_PROVIDED MATERIAL_
⁂

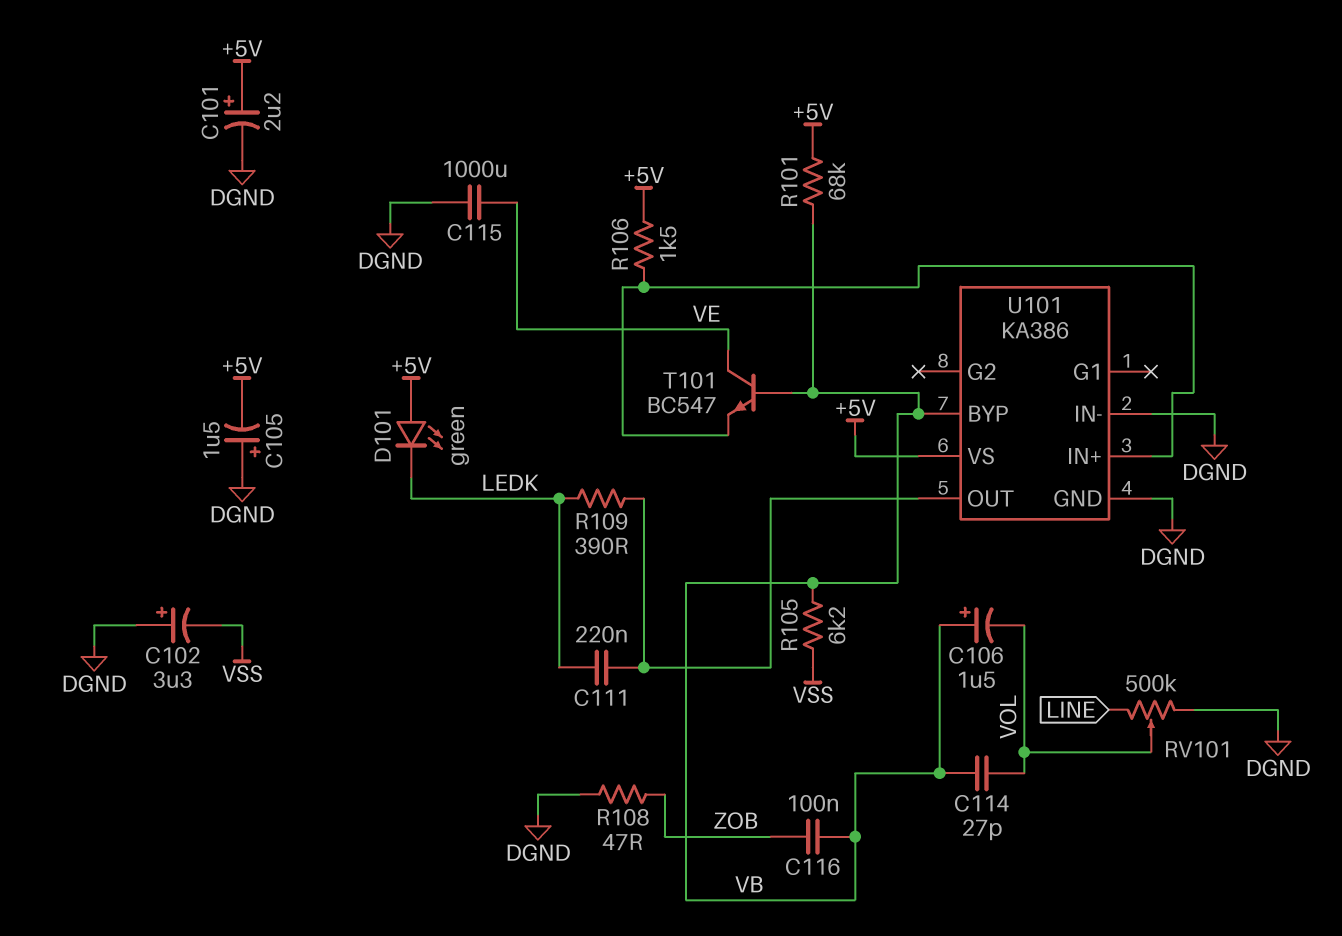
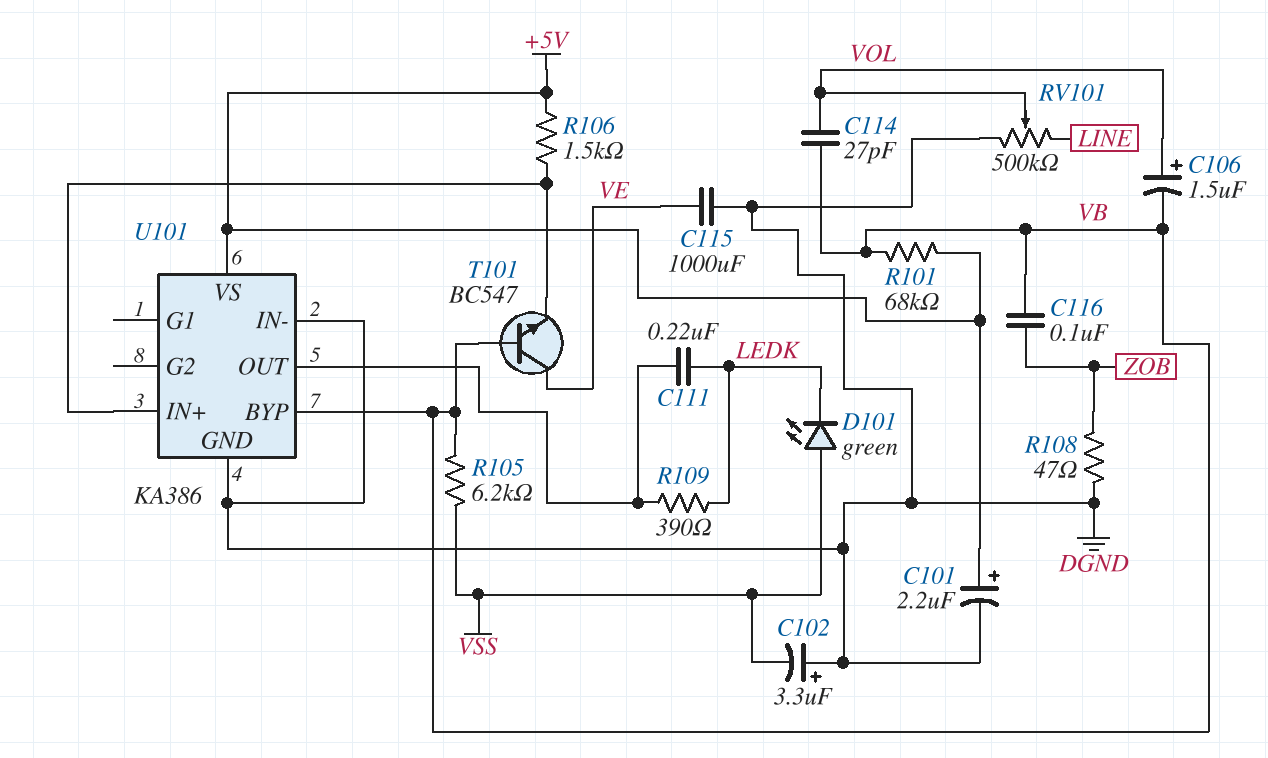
C105: 1.5uF (plus DGND, minus +5V) -> none
C106: 1.5uF (plus VB, minus VOL) -> 1.5uF (plus VOL, minus VB)
D101: LED green (A +5V, K LEDK) -> LED green (A VSS, K LEDK)

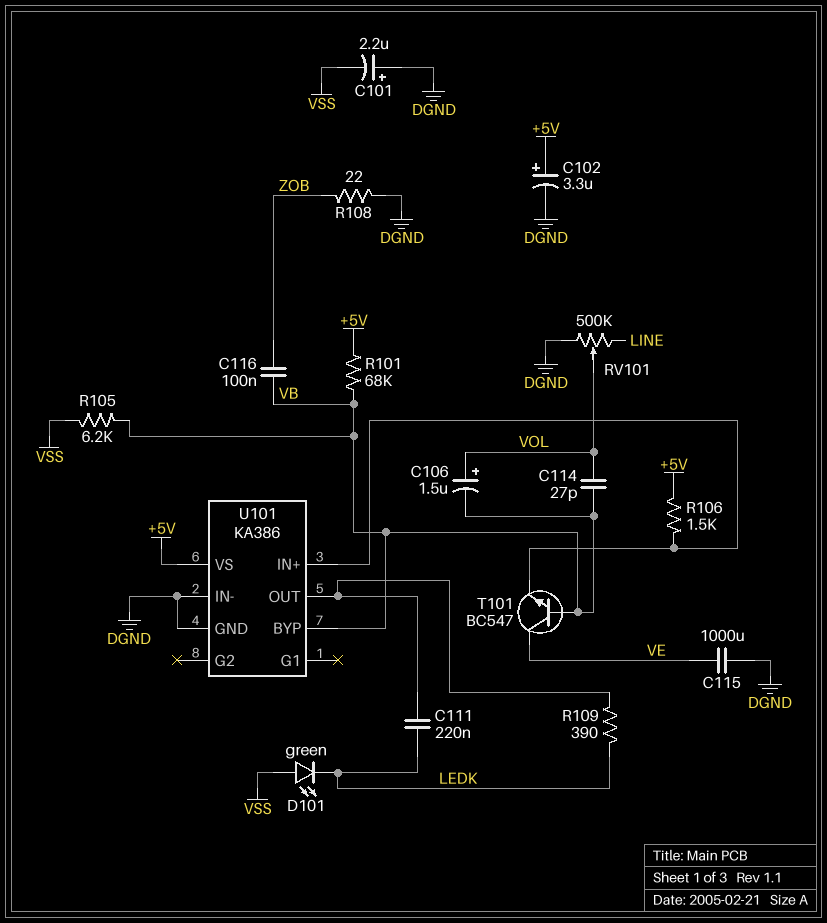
C101: 2.2uF (plus +5V, minus DGND) -> 2.2uF (plus DGND, minus VSS)
C102: 3.3uF (plus DGND, minus VSS) -> 3.3uF (plus +5V, minus DGND)
R108: 47 (DGND, ZOB) -> 22 (DGND, ZOB)

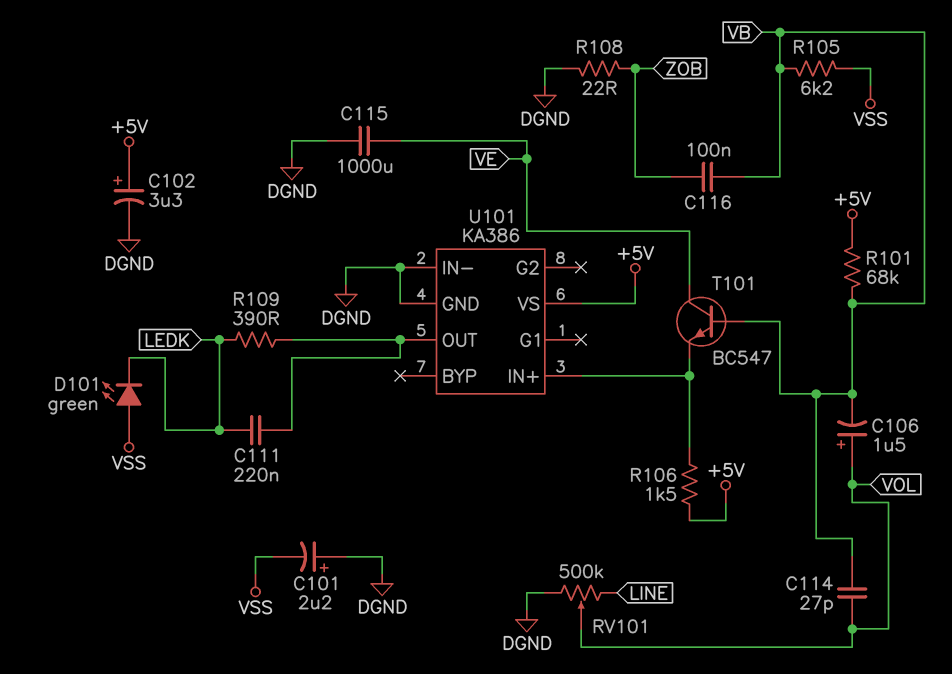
U101 pin BYP: VB -> none

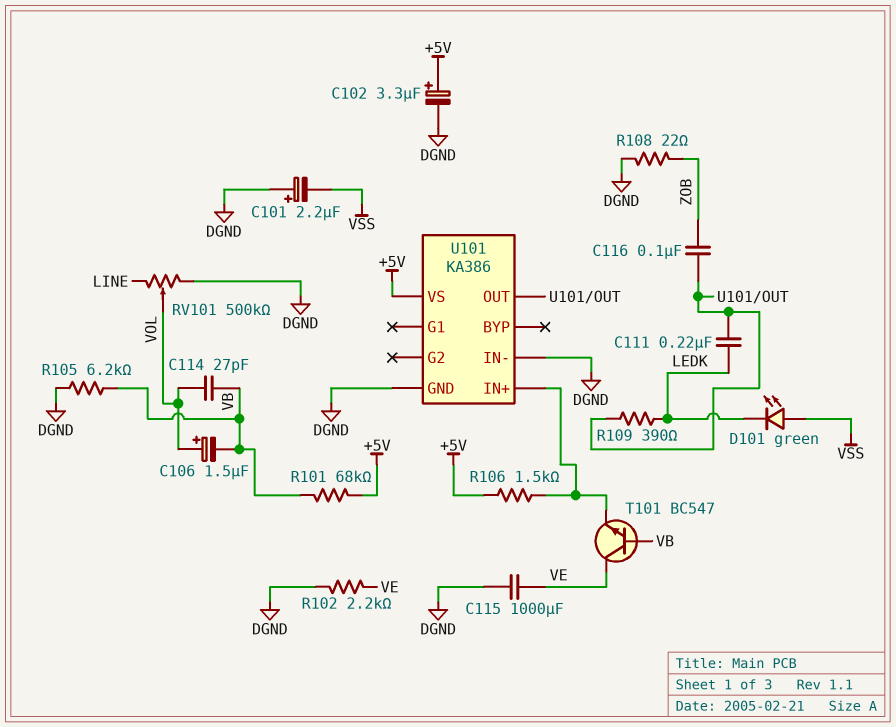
C116: 100nF (VB, ZOB) -> 100nF (U101/OUT, ZOB)
R102: none -> 2.2k (DGND, VE)
R105: 6.2k (VB, VSS) -> 6.2k (DGND, VB)

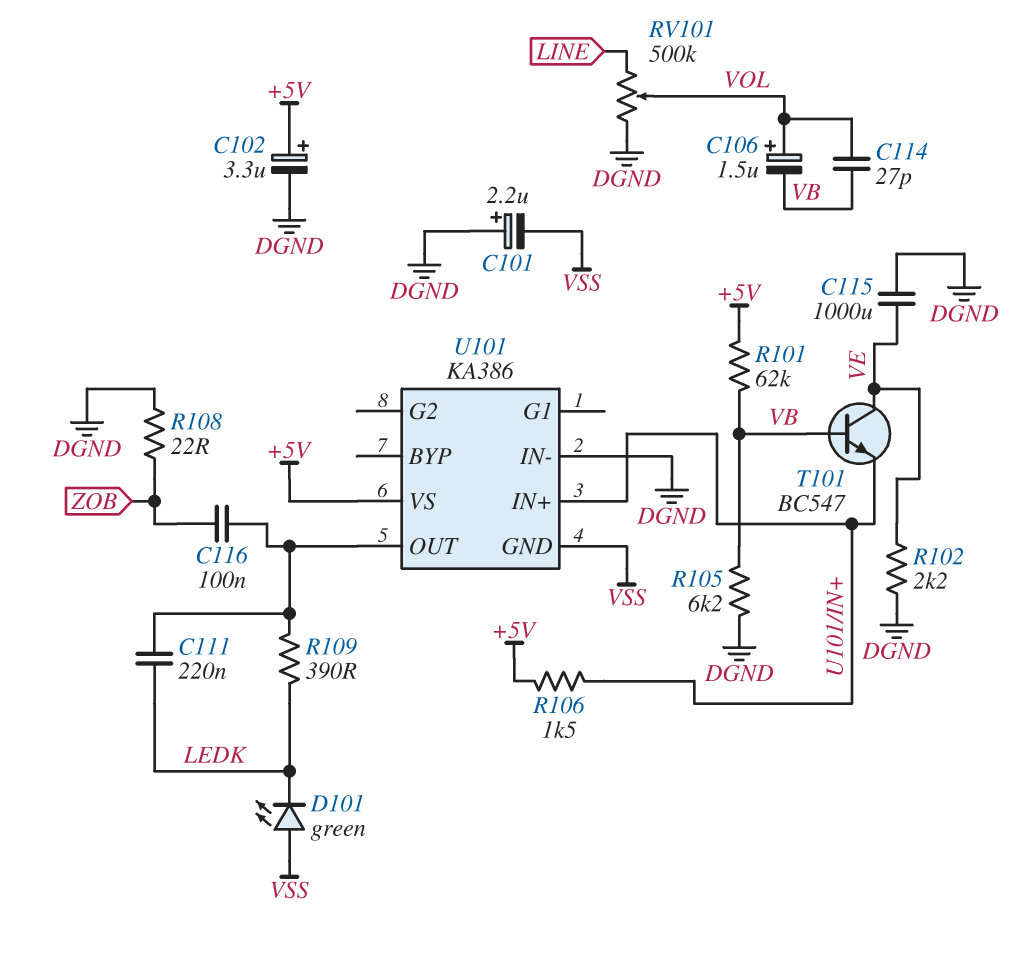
R101: 68k (+5V, VB) -> 62k (+5V, VB)
U101 pin GND: DGND -> VSS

⁂

_WHAT THE TASK ASKS_
Your response should consist solely of the lines from the line with "U101 pin BYP: VB -> none" through the last line of the entries above, printed exactly and without pictures.

_RESPONSE AREA_
U101 pin BYP: VB -> none

C116: 100nF (VB, ZOB) -> 100nF (U101/OUT, ZOB)
R102: none -> 2.2k (DGND, VE)
R105: 6.2k (VB, VSS) -> 6.2k (DGND, VB)

R101: 68k (+5V, VB) -> 62k (+5V, VB)
U101 pin GND: DGND -> VSS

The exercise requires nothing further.